◆ **WHAT IS NEEDED**
Return the listing below unchanged, except that the pictures are dropped.
───── INPUT RECORDS ─────
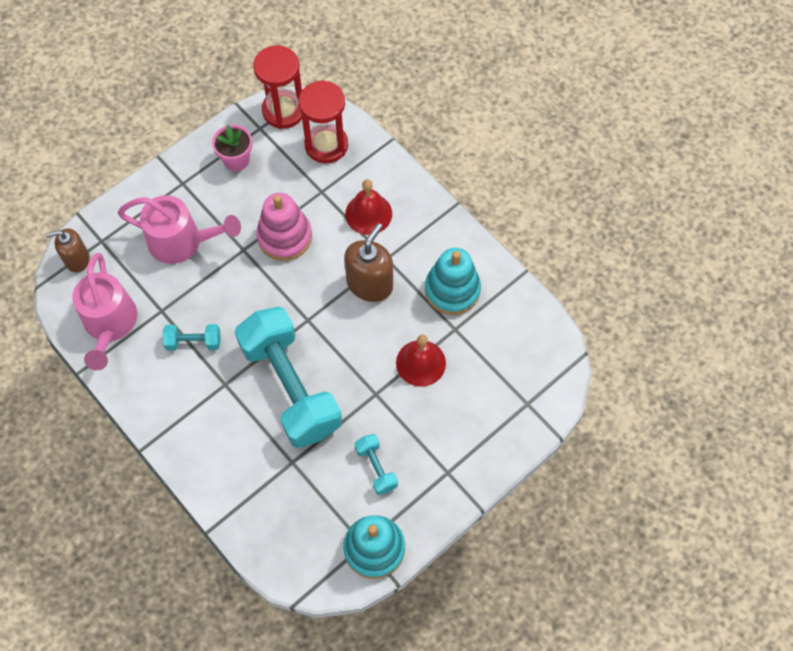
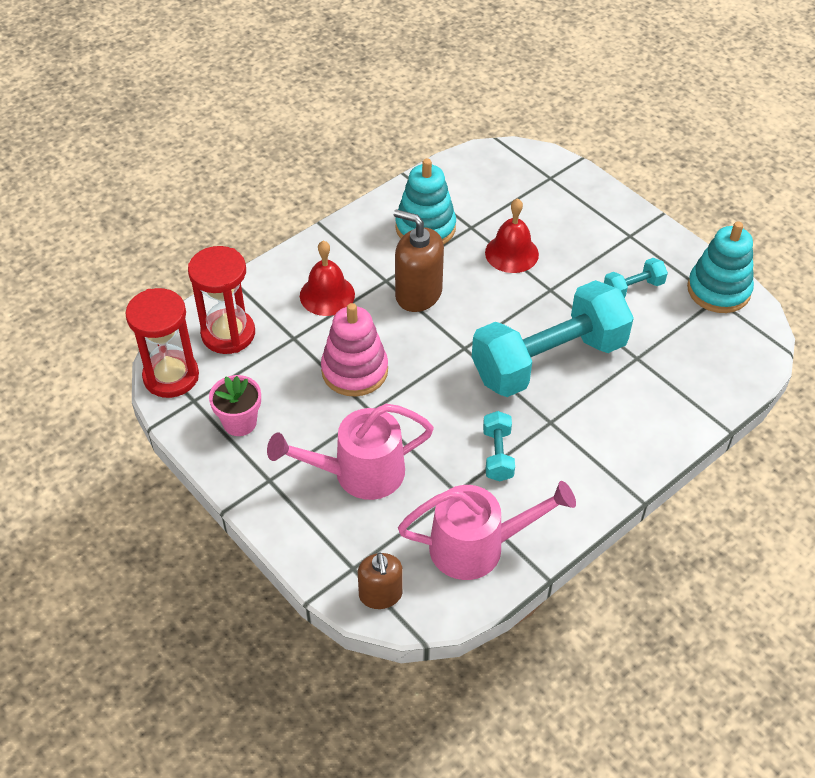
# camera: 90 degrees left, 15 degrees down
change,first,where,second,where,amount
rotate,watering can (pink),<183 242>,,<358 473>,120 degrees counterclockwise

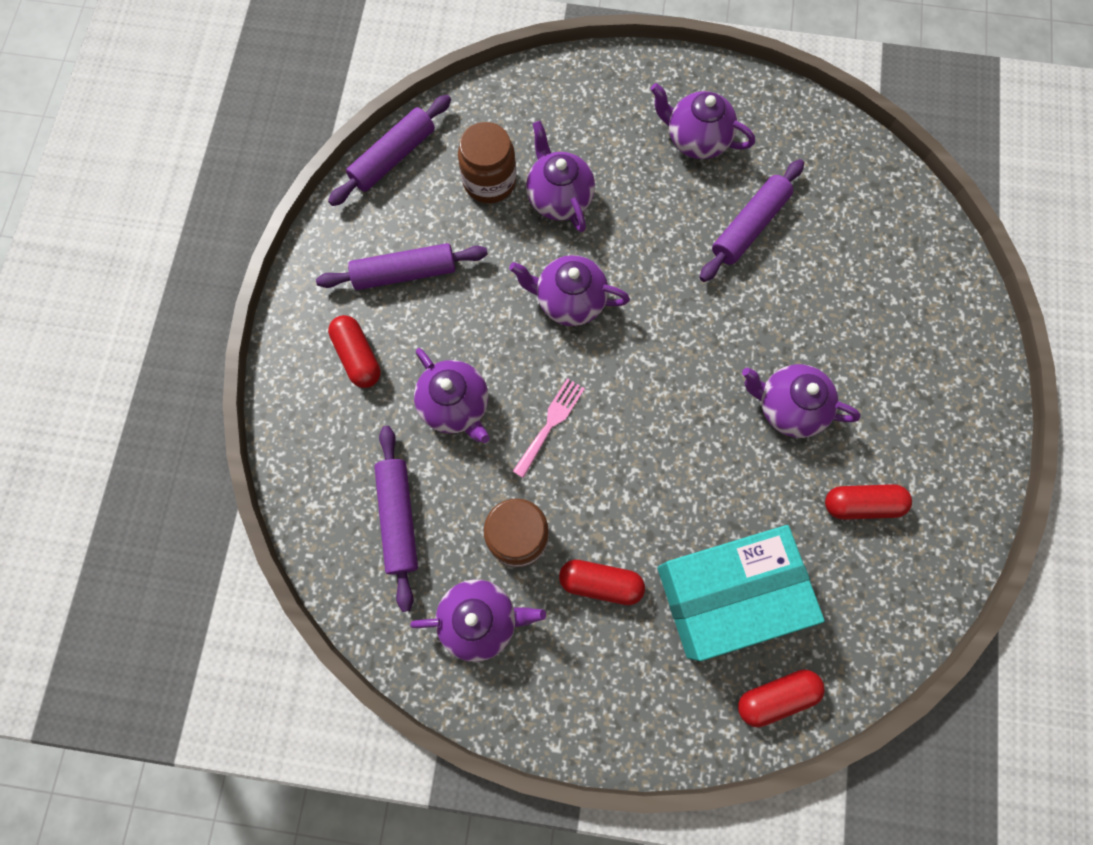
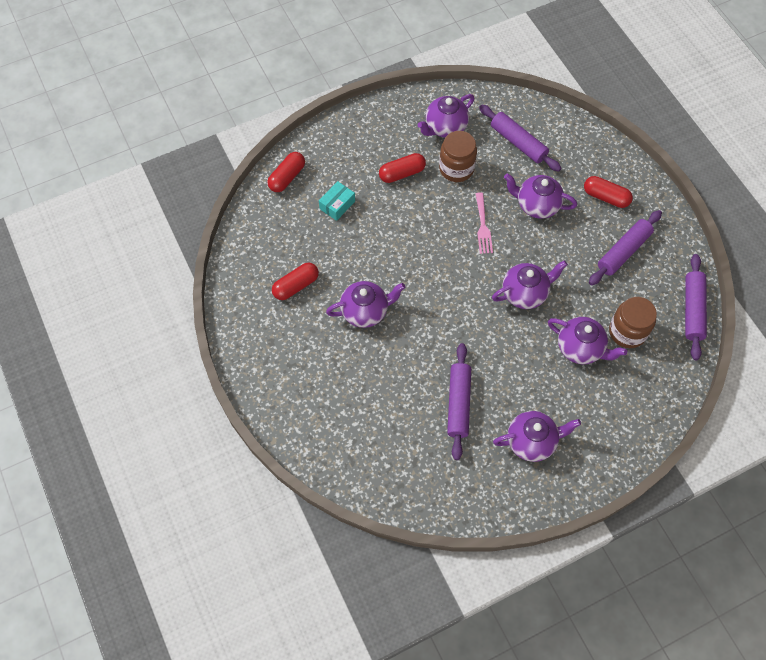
# camera: 145 degrees right, 10 degrees down
change,first,where,second,where,amount
resize,box (turquoise),<729 594>,,<337 205>,x0.41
─────
◆ **REPLY TO THE EXERCISE**
# camera: 90 degrees left, 15 degrees down
change,first,where,second,where,amount
rotate,watering can (pink),<183 242>,,<358 473>,120 degrees counterclockwise

# camera: 145 degrees right, 10 degrees down
change,first,where,second,where,amount
resize,box (turquoise),<729 594>,,<337 205>,x0.41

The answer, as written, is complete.